#### Task objective:
Nothing but the line containing "C4: 2.2uF (GND, VCC) -> 100nF (GND, VCC)" and the lines after it in the entries below should appear, each repeated exactly.

#### Content revision data:
========================================

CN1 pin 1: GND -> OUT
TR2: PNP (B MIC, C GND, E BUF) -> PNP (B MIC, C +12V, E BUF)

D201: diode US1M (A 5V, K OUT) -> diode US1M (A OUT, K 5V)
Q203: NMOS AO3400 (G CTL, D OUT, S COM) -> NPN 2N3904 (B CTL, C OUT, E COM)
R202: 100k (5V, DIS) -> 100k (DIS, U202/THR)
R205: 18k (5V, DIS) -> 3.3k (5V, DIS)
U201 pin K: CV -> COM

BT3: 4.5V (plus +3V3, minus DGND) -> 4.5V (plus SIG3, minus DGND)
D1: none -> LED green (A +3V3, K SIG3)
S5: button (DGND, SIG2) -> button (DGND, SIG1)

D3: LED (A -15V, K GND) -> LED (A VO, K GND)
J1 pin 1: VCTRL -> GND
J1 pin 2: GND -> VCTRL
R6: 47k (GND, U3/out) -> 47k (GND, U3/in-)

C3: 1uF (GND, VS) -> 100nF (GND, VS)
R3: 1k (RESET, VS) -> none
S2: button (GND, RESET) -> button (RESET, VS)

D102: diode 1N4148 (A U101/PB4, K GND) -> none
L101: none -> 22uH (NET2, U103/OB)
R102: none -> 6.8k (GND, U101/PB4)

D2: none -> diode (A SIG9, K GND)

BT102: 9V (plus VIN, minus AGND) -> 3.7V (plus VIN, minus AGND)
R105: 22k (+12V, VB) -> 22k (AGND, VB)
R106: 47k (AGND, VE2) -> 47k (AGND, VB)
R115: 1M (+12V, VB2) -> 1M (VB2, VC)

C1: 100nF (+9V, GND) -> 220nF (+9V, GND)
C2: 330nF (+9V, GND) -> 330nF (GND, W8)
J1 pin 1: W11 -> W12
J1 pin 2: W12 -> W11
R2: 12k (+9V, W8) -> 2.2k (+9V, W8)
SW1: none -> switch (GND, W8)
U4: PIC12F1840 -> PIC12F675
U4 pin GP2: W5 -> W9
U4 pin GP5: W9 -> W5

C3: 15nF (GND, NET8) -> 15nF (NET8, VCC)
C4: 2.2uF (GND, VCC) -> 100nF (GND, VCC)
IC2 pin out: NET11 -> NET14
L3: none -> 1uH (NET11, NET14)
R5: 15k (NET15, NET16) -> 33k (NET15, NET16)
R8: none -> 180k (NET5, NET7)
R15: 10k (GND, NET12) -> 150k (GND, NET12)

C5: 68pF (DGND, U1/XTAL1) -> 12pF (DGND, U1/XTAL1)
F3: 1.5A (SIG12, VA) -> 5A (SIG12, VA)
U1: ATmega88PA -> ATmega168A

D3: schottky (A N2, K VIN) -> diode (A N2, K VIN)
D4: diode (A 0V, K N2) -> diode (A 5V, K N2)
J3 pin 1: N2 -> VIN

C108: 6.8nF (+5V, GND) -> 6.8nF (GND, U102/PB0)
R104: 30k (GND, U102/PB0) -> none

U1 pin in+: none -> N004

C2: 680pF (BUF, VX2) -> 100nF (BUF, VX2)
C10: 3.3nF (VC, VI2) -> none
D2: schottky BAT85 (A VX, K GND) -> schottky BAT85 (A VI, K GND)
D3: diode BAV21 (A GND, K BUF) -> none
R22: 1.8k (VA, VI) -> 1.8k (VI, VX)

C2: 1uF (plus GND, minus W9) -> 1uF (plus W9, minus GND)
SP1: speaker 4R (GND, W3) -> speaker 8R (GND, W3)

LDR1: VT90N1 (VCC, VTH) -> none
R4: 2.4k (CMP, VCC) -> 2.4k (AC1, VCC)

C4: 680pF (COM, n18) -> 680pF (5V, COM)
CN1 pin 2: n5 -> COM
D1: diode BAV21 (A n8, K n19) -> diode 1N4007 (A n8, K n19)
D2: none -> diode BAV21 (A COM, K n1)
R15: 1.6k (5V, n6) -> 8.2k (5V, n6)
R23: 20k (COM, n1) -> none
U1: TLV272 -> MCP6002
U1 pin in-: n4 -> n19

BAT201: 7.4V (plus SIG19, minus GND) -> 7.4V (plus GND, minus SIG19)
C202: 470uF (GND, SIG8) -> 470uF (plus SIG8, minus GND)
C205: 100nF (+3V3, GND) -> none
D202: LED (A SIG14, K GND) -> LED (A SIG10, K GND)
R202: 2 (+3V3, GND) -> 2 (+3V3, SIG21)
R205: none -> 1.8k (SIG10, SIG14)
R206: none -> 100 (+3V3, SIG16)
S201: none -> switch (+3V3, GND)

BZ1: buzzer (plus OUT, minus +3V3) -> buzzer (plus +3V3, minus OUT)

========================================

#### Result of this exercise:
C4: 2.2uF (GND, VCC) -> 100nF (GND, VCC)
IC2 pin out: NET11 -> NET14
L3: none -> 1uH (NET11, NET14)
R5: 15k (NET15, NET16) -> 33k (NET15, NET16)
R8: none -> 180k (NET5, NET7)
R15: 10k (GND, NET12) -> 150k (GND, NET12)

C5: 68pF (DGND, U1/XTAL1) -> 12pF (DGND, U1/XTAL1)
F3: 1.5A (SIG12, VA) -> 5A (SIG12, VA)
U1: ATmega88PA -> ATmega168A

D3: schottky (A N2, K VIN) -> diode (A N2, K VIN)
D4: diode (A 0V, K N2) -> diode (A 5V, K N2)
J3 pin 1: N2 -> VIN

C108: 6.8nF (+5V, GND) -> 6.8nF (GND, U102/PB0)
R104: 30k (GND, U102/PB0) -> none

U1 pin in+: none -> N004

C2: 680pF (BUF, VX2) -> 100nF (BUF, VX2)
C10: 3.3nF (VC, VI2) -> none
D2: schottky BAT85 (A VX, K GND) -> schottky BAT85 (A VI, K GND)
D3: diode BAV21 (A GND, K BUF) -> none
R22: 1.8k (VA, VI) -> 1.8k (VI, VX)

C2: 1uF (plus GND, minus W9) -> 1uF (plus W9, minus GND)
SP1: speaker 4R (GND, W3) -> speaker 8R (GND, W3)

LDR1: VT90N1 (VCC, VTH) -> none
R4: 2.4k (CMP, VCC) -> 2.4k (AC1, VCC)

C4: 680pF (COM, n18) -> 680pF (5V, COM)
CN1 pin 2: n5 -> COM
D1: diode BAV21 (A n8, K n19) -> diode 1N4007 (A n8, K n19)
D2: none -> diode BAV21 (A COM, K n1)
R15: 1.6k (5V, n6) -> 8.2k (5V, n6)
R23: 20k (COM, n1) -> none
U1: TLV272 -> MCP6002
U1 pin in-: n4 -> n19

BAT201: 7.4V (plus SIG19, minus GND) -> 7.4V (plus GND, minus SIG19)
C202: 470uF (GND, SIG8) -> 470uF (plus SIG8, minus GND)
C205: 100nF (+3V3, GND) -> none
D202: LED (A SIG14, K GND) -> LED (A SIG10, K GND)
R202: 2 (+3V3, GND) -> 2 (+3V3, SIG21)
R205: none -> 1.8k (SIG10, SIG14)
R206: none -> 100 (+3V3, SIG16)
S201: none -> switch (+3V3, GND)

BZ1: buzzer (plus OUT, minus +3V3) -> buzzer (plus +3V3, minus OUT)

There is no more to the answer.